### [WHAT IS REQUIRED]
All lines from the one containing "U101 pin in-: VE -> VTH" through the end of the data below are to be repeated exactly, with pictures left out.
[MATERIAL TO PROCESS]
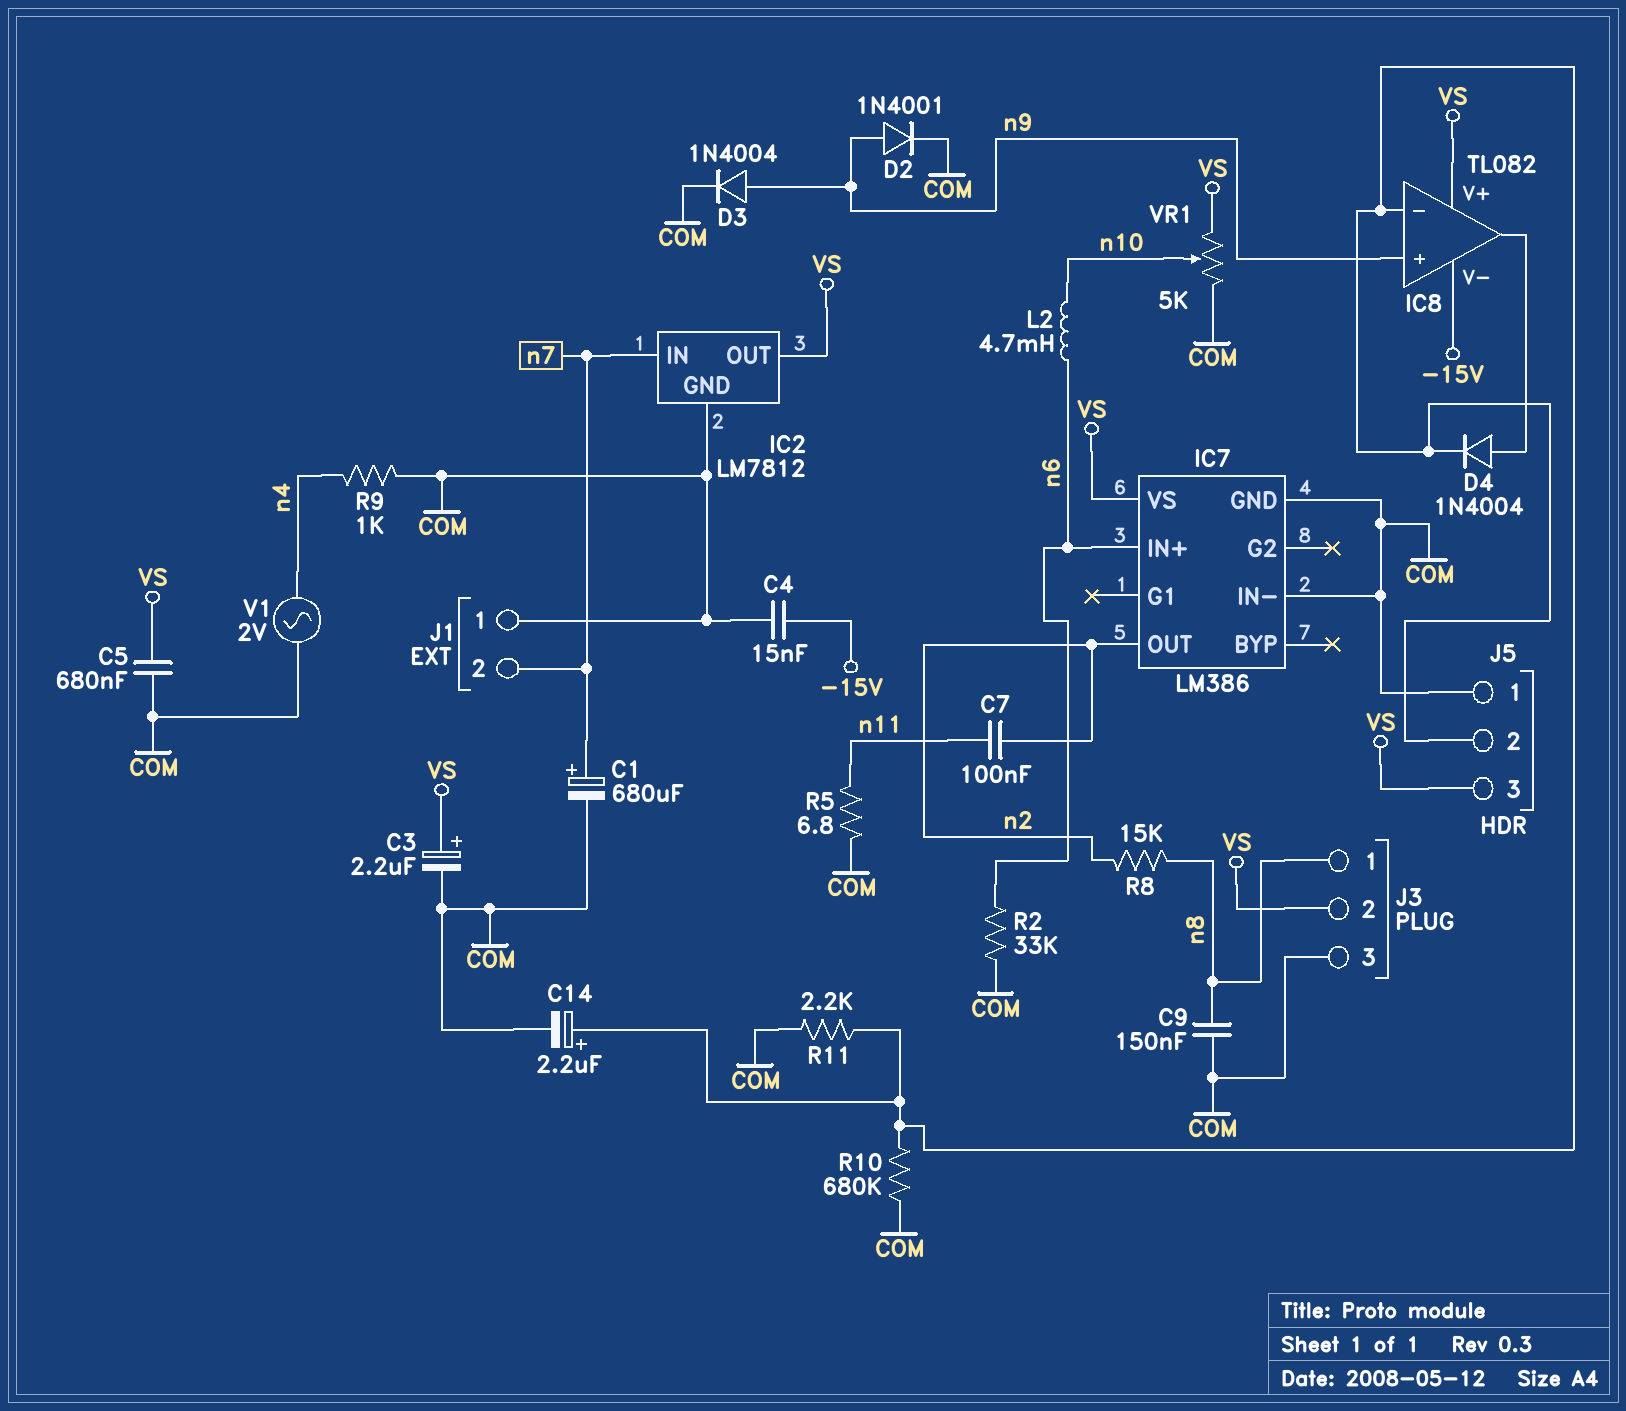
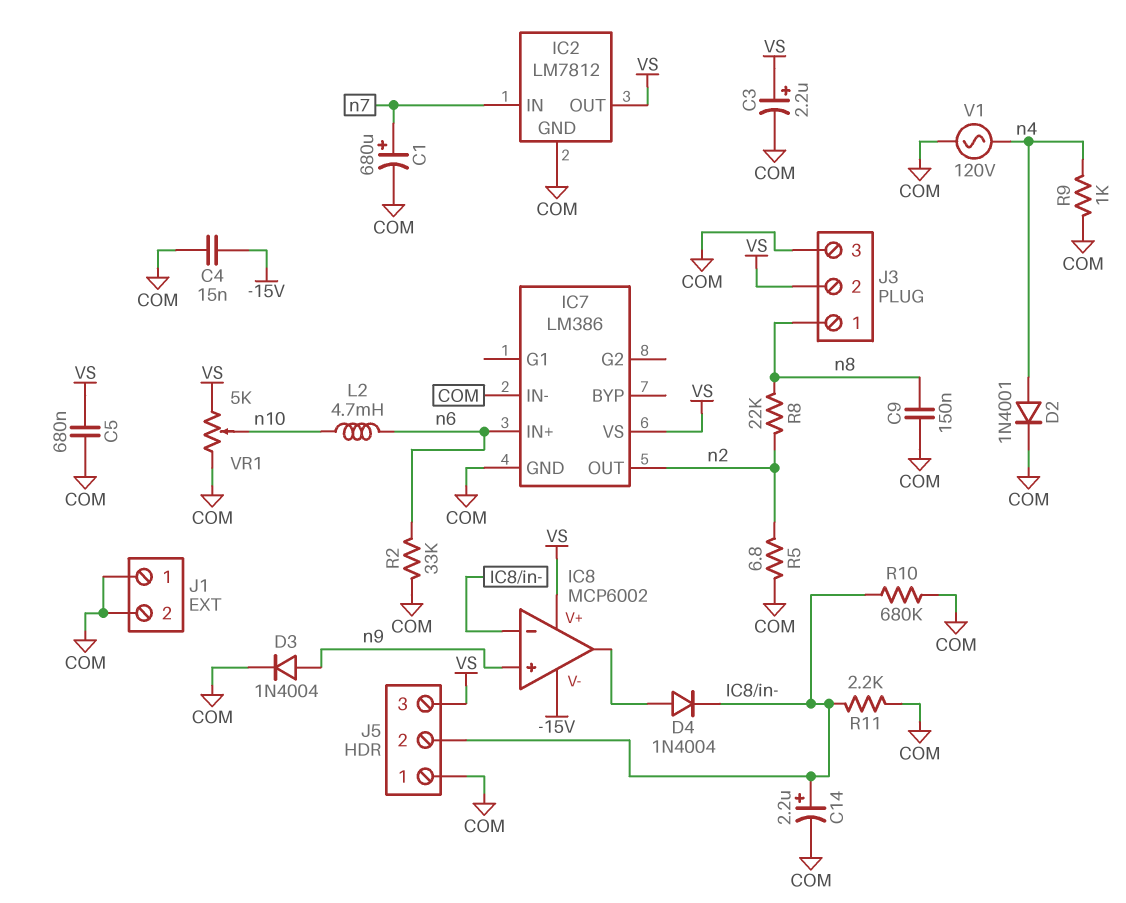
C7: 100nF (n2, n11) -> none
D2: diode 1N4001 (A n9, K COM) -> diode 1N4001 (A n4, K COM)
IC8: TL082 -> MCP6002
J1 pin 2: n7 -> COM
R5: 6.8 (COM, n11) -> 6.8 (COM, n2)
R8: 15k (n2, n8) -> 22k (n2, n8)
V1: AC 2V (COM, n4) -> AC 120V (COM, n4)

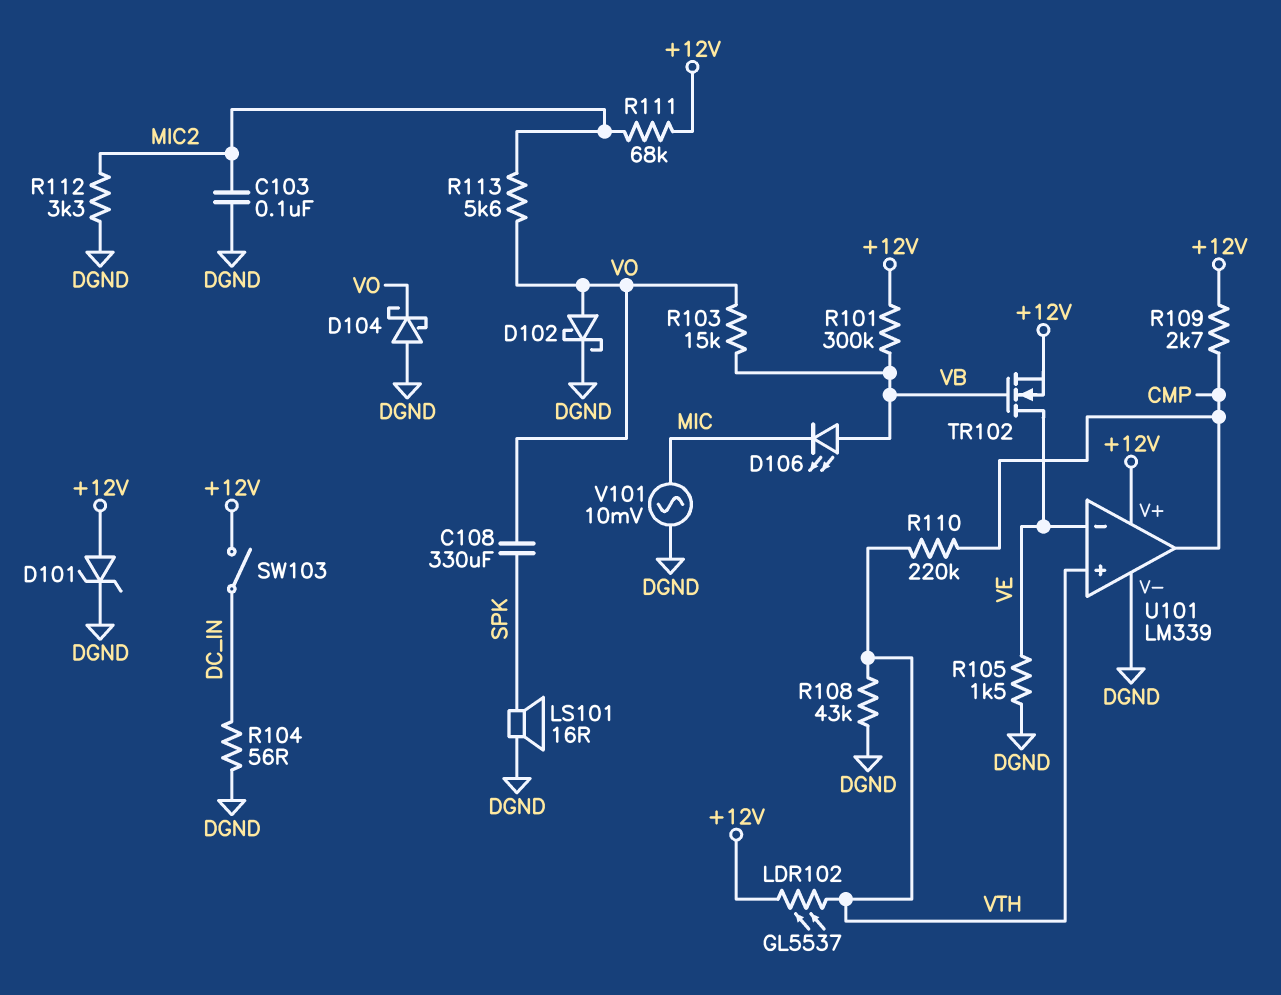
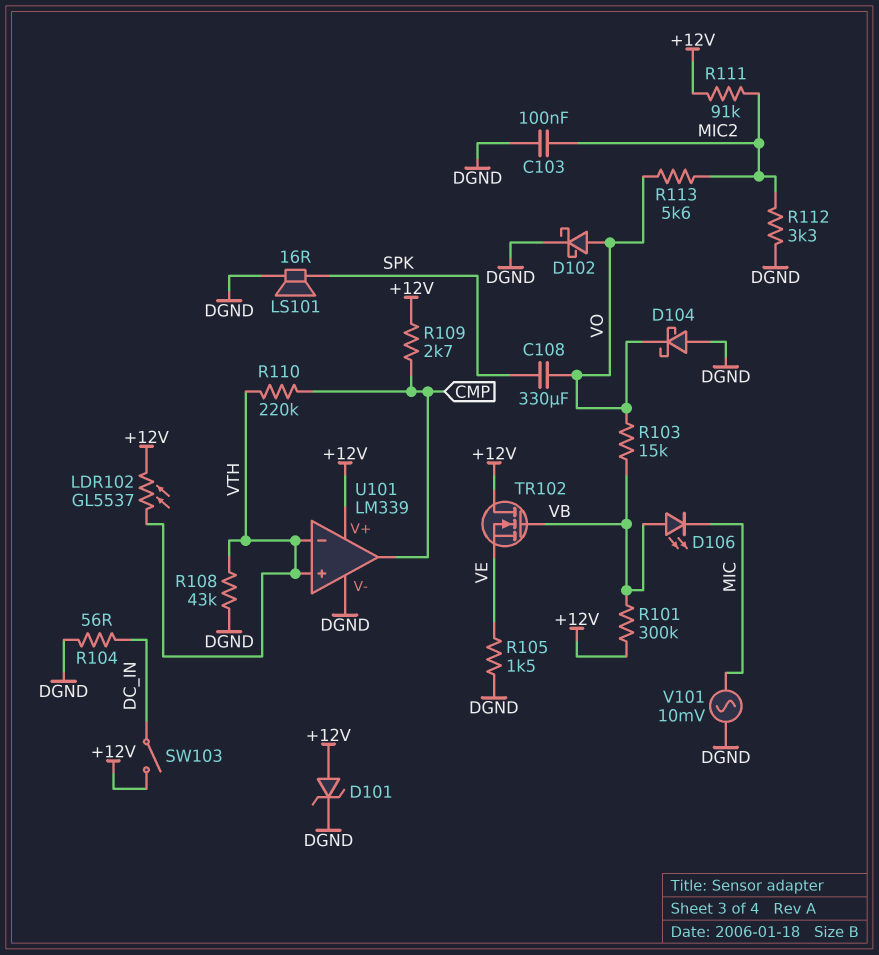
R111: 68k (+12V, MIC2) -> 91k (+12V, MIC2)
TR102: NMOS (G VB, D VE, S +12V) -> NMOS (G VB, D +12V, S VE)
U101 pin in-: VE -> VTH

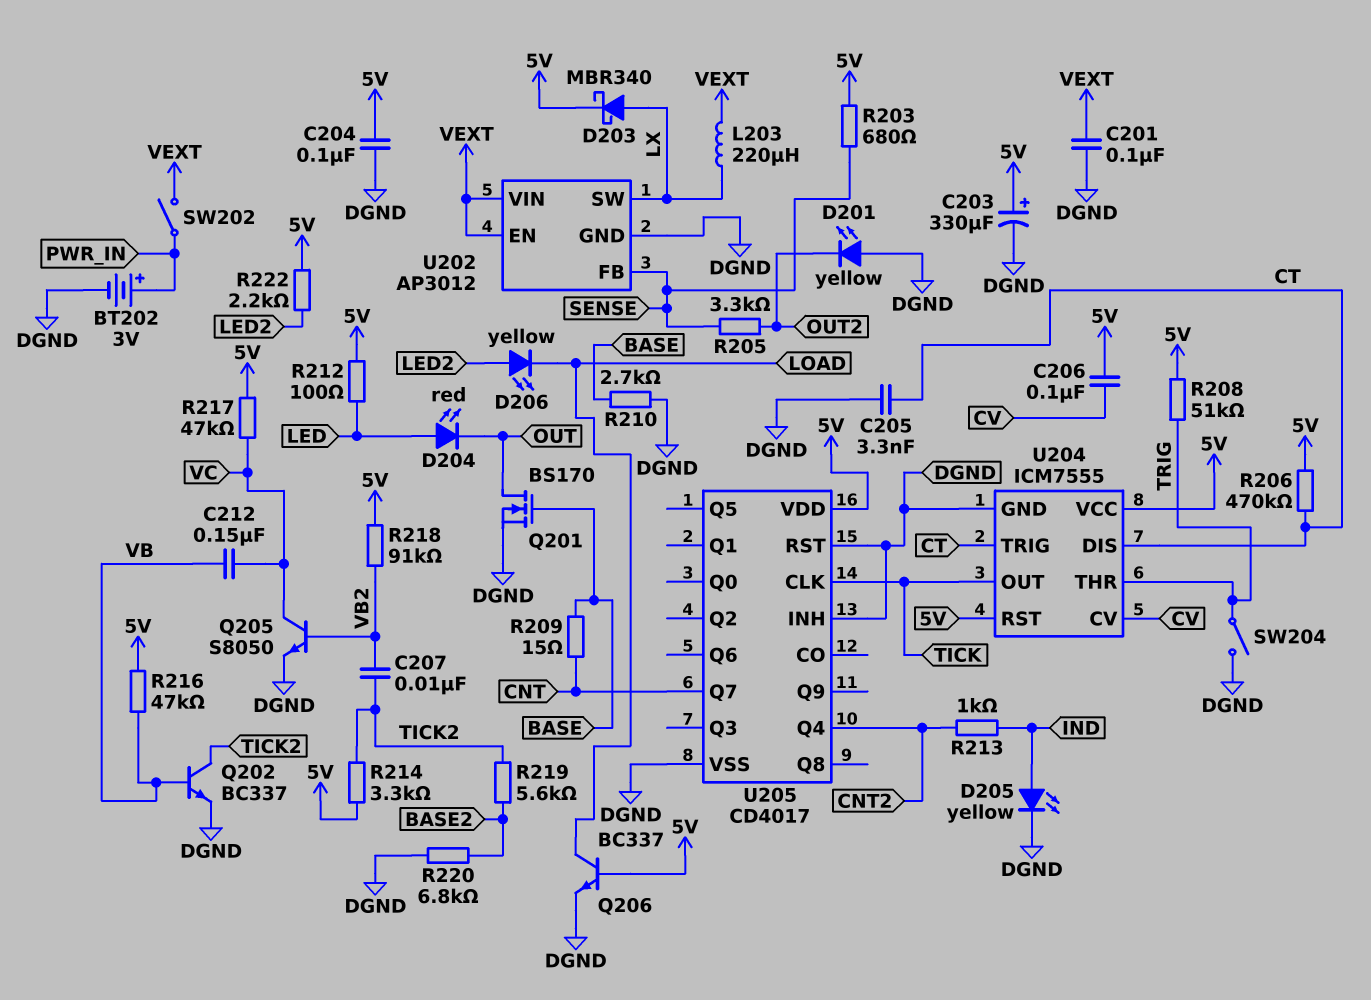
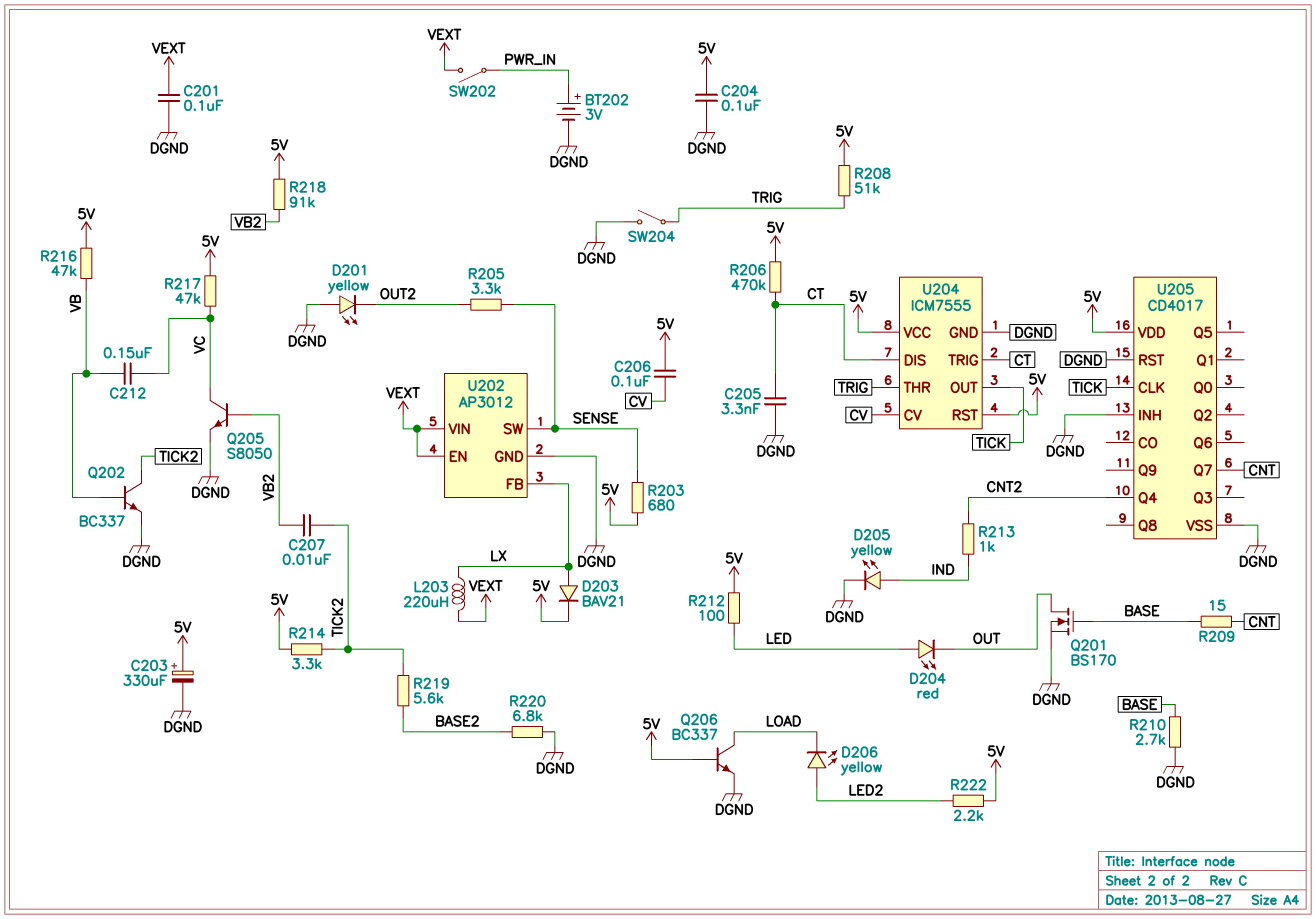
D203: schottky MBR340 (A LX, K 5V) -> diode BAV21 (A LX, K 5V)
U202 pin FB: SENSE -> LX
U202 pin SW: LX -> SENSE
[/MATERIAL TO PROCESS]
### [WRITTEN SOLUTION]
U101 pin in-: VE -> VTH

D203: schottky MBR340 (A LX, K 5V) -> diode BAV21 (A LX, K 5V)
U202 pin FB: SENSE -> LX
U202 pin SW: LX -> SENSE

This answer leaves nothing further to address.